> _What the task asks_
In the answer, each line must appear exactly as in the records, and no picture may appear.

> _Exercise inputs_
● ● ●

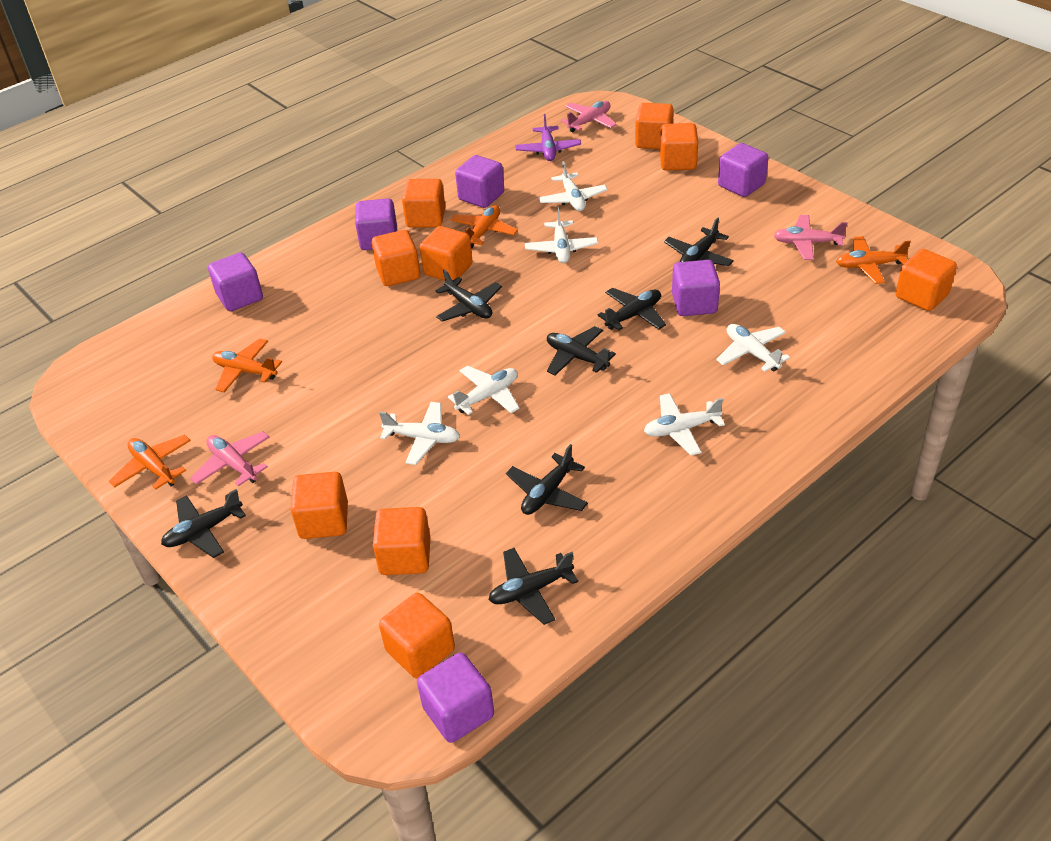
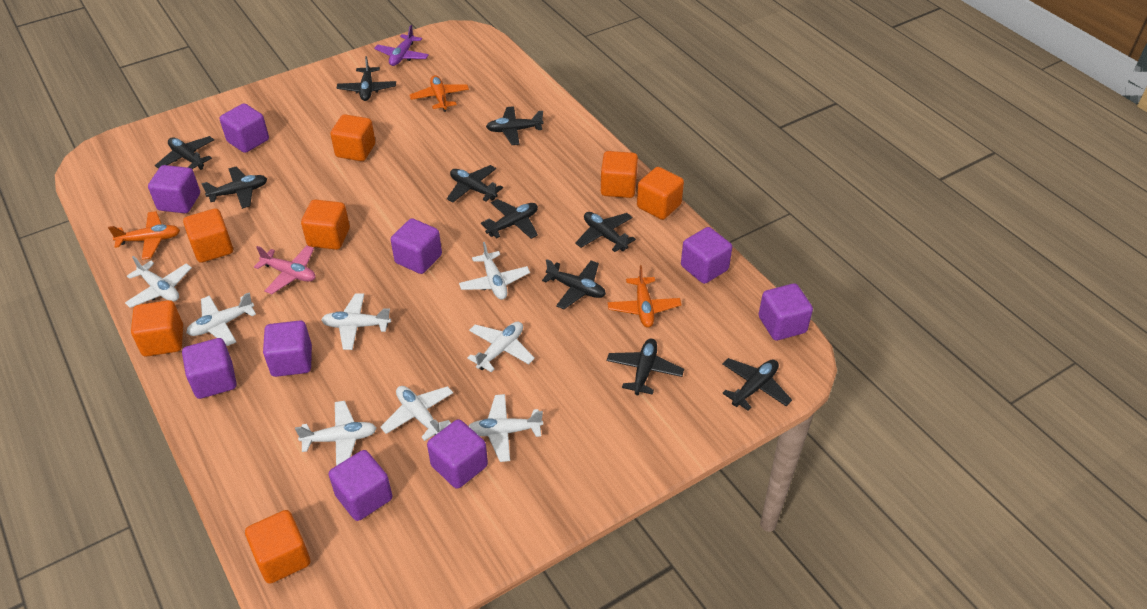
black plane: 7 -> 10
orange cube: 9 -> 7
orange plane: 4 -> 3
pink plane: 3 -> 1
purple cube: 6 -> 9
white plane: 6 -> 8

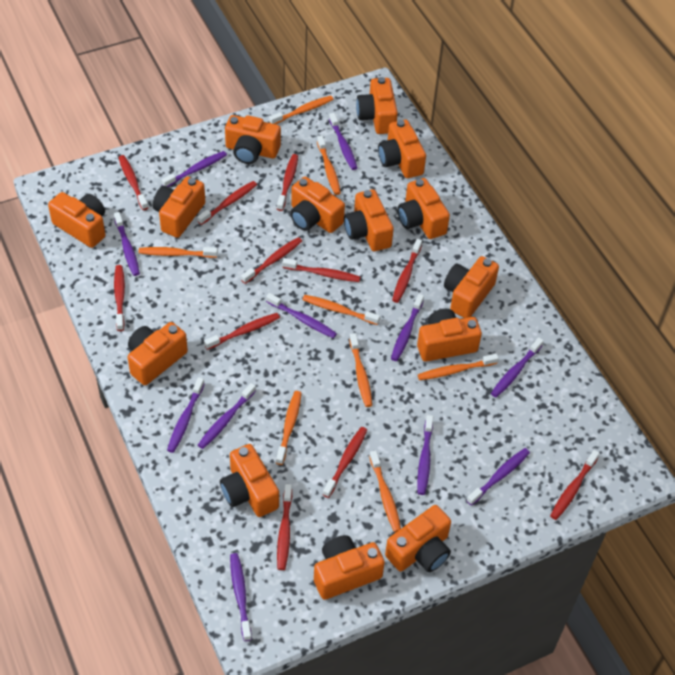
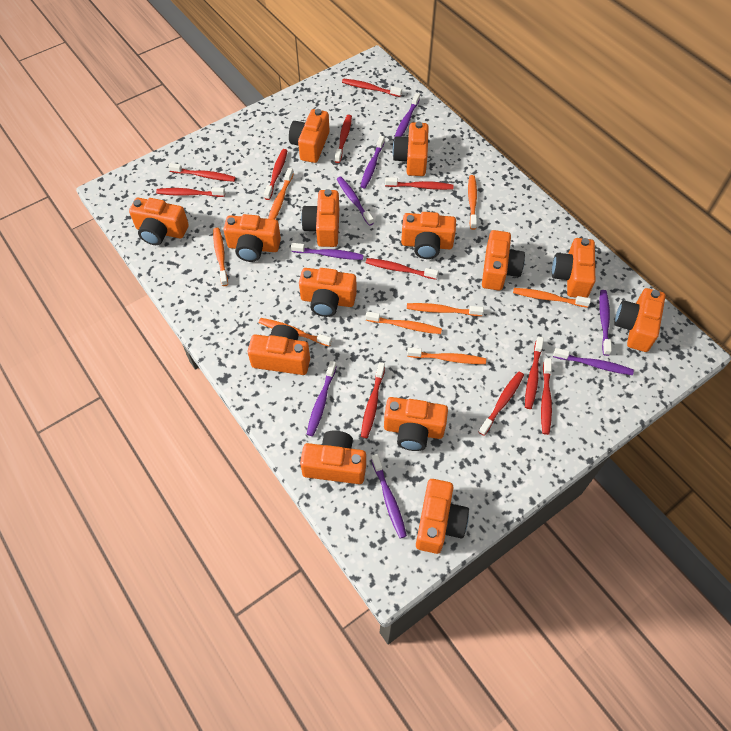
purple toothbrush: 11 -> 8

● ● ●

> _Written response_
black plane: 7 -> 10
orange cube: 9 -> 7
orange plane: 4 -> 3
pink plane: 3 -> 1
purple cube: 6 -> 9
white plane: 6 -> 8

purple toothbrush: 11 -> 8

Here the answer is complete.